> _What the exercise asks_
When you have gone through the records, report how many lines include "DGND", giving the number and nothing more.

◆ ◆ ◆

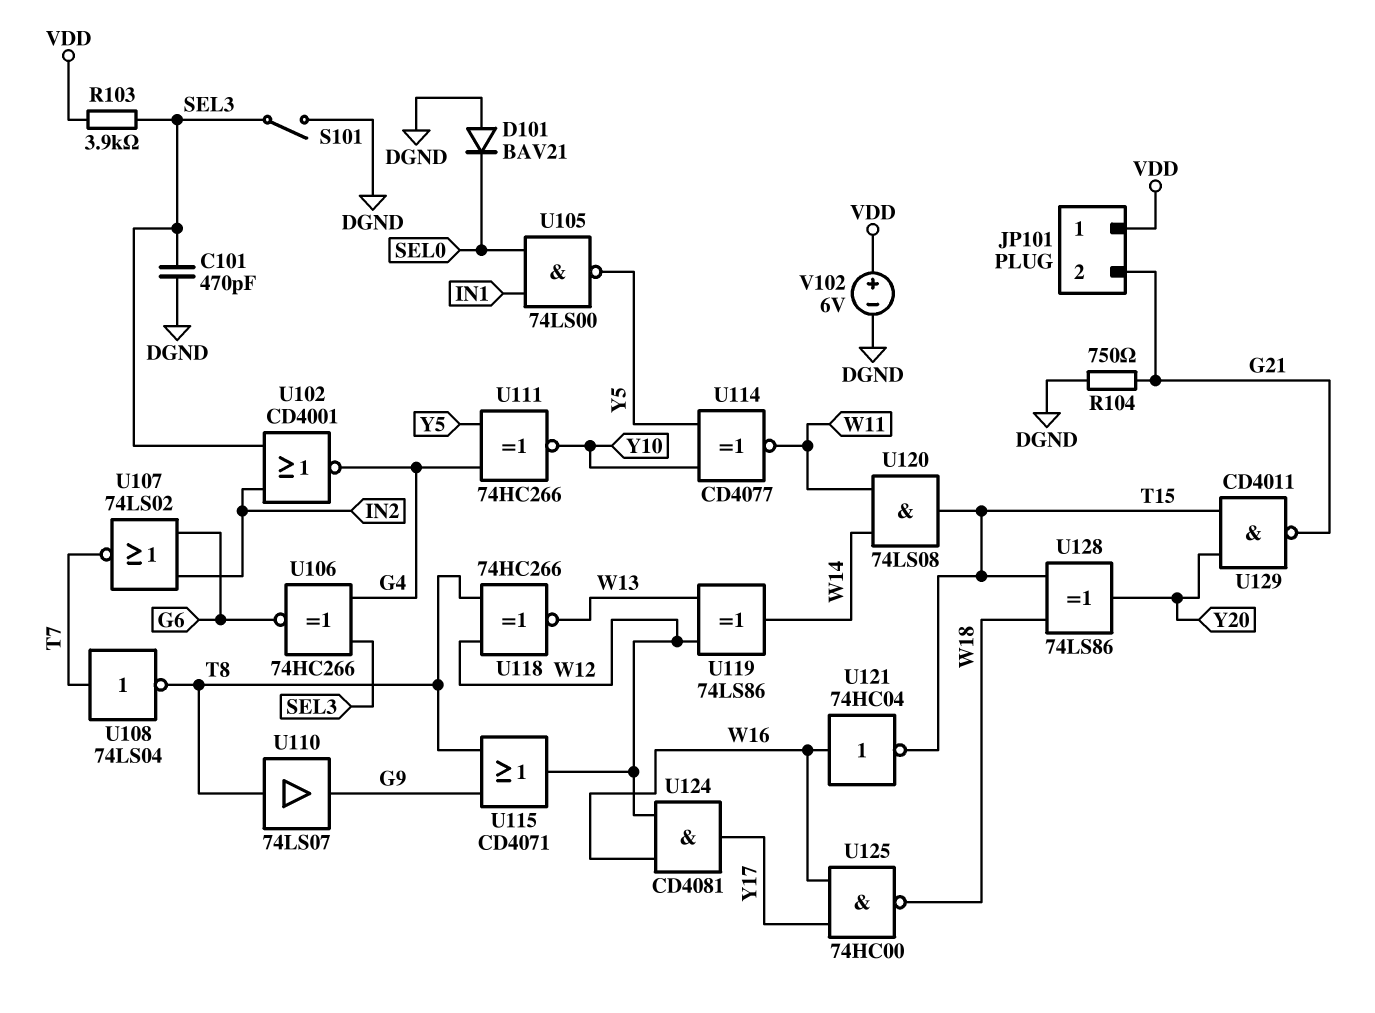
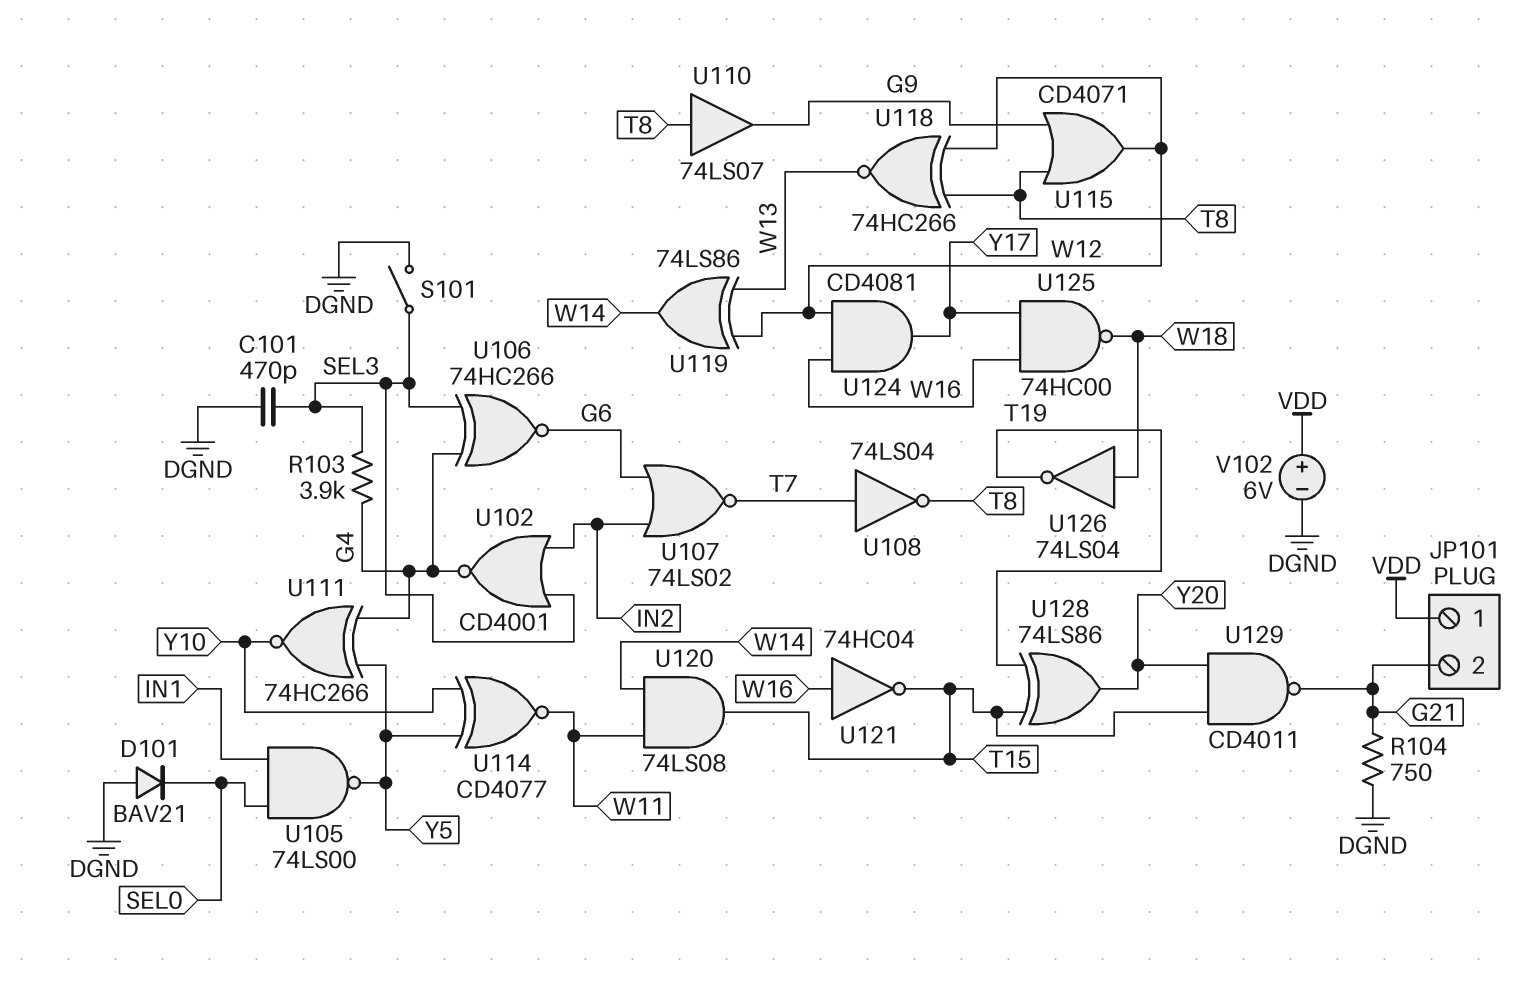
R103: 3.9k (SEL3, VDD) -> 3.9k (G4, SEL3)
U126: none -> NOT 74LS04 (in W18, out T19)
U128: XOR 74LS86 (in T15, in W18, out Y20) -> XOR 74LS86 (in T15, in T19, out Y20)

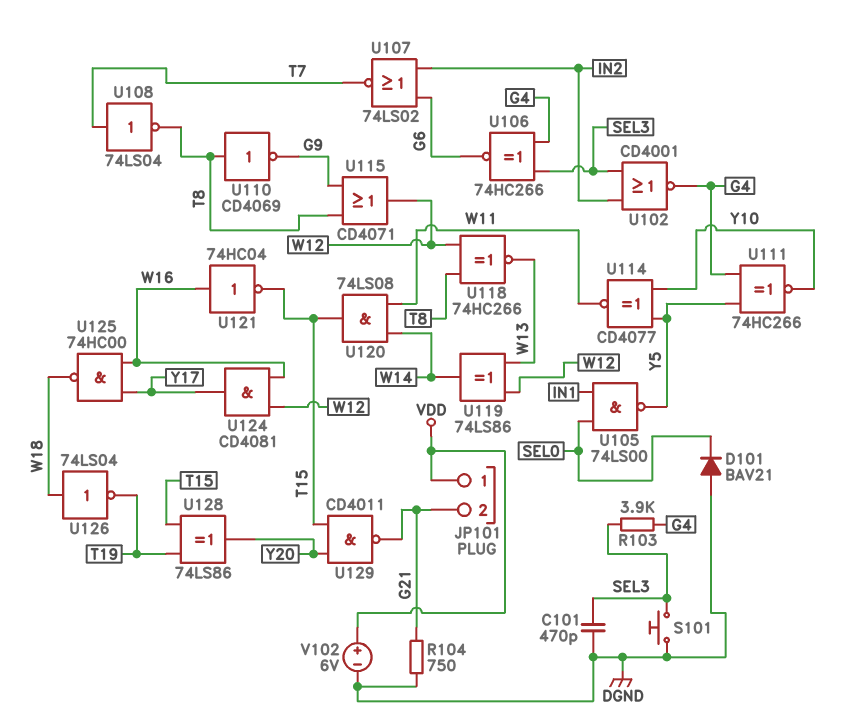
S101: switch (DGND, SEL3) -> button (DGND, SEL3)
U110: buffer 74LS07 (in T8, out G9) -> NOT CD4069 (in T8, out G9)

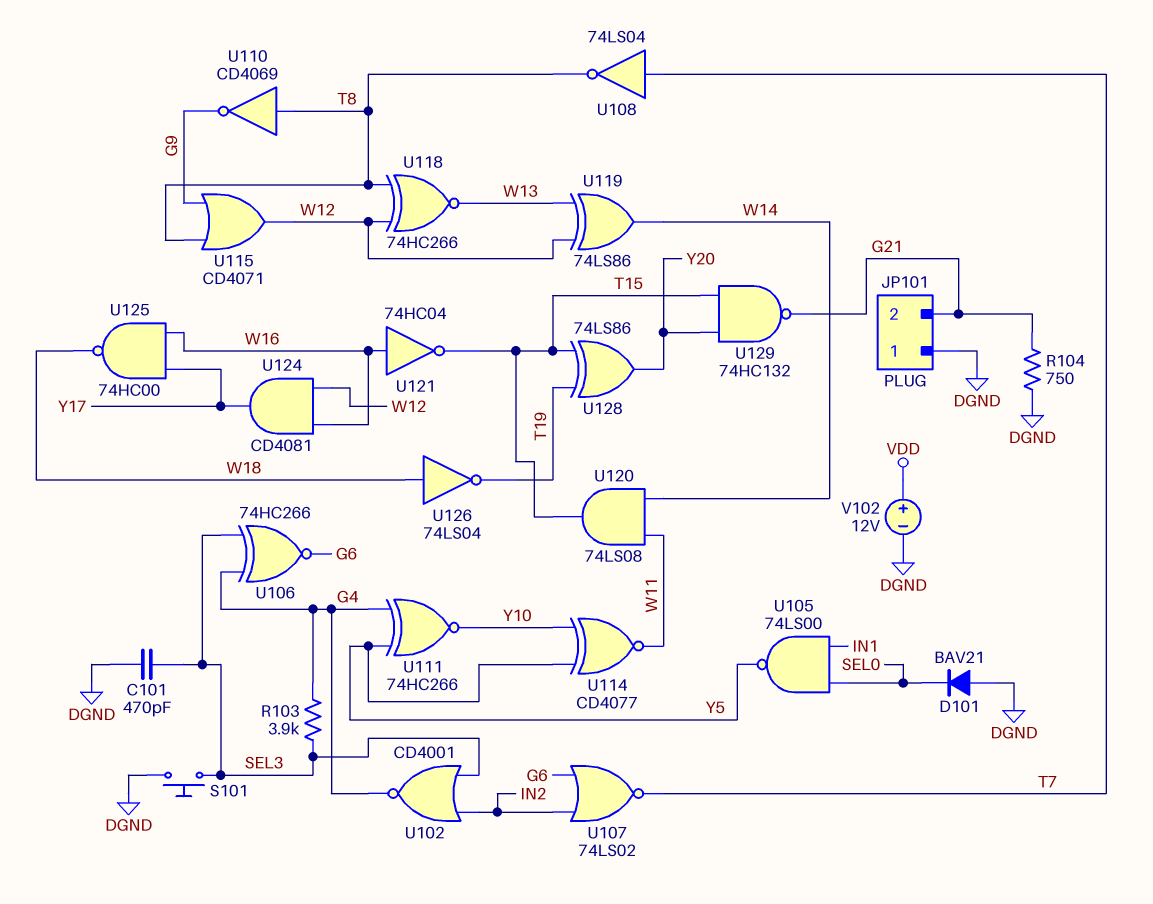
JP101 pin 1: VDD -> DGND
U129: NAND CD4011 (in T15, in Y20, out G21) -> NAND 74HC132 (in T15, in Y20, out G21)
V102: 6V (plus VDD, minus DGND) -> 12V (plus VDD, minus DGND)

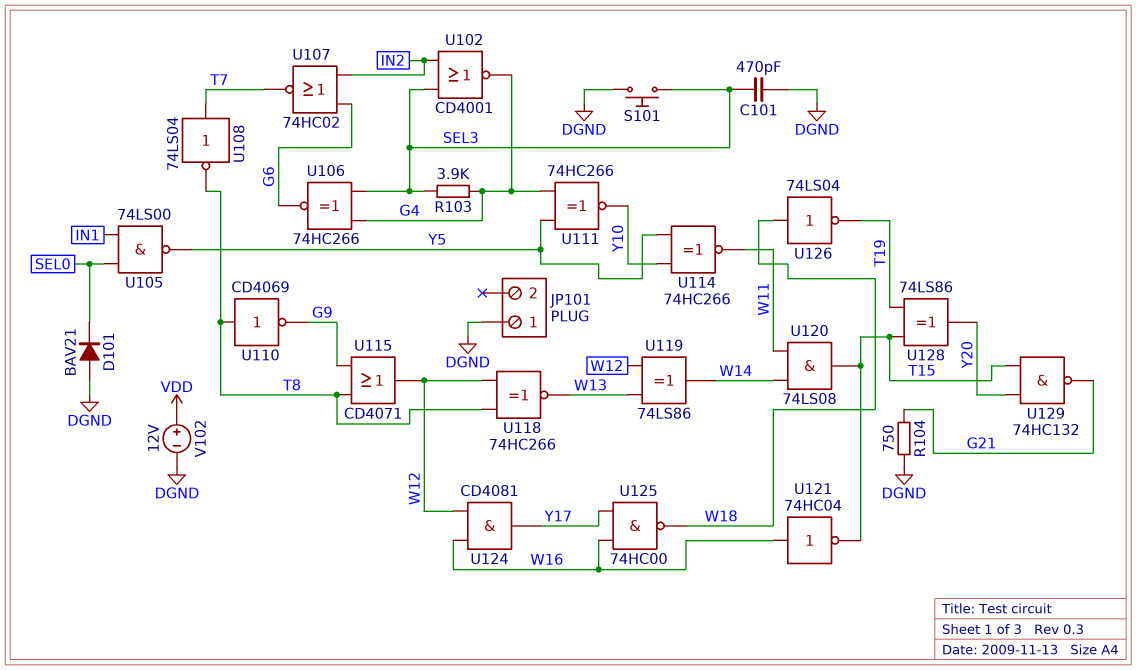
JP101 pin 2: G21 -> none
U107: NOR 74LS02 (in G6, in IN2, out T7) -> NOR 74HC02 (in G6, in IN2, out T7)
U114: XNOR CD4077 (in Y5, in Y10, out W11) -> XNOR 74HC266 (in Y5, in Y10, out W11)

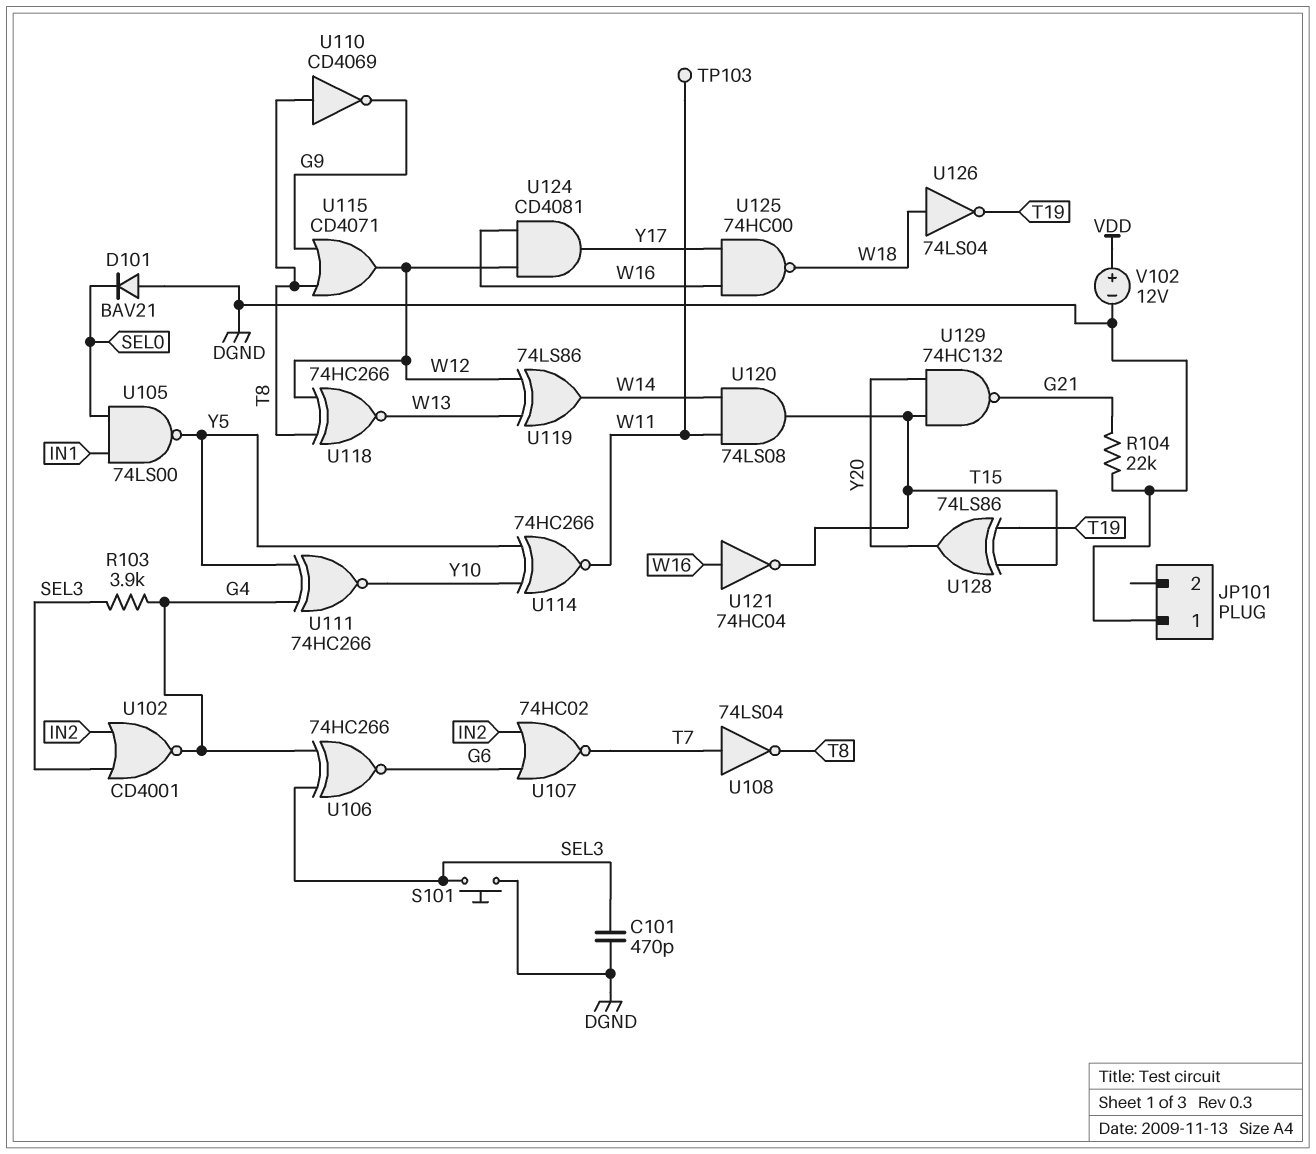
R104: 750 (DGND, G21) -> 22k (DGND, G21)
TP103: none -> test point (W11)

◆ ◆ ◆

> _Solution to this task_
4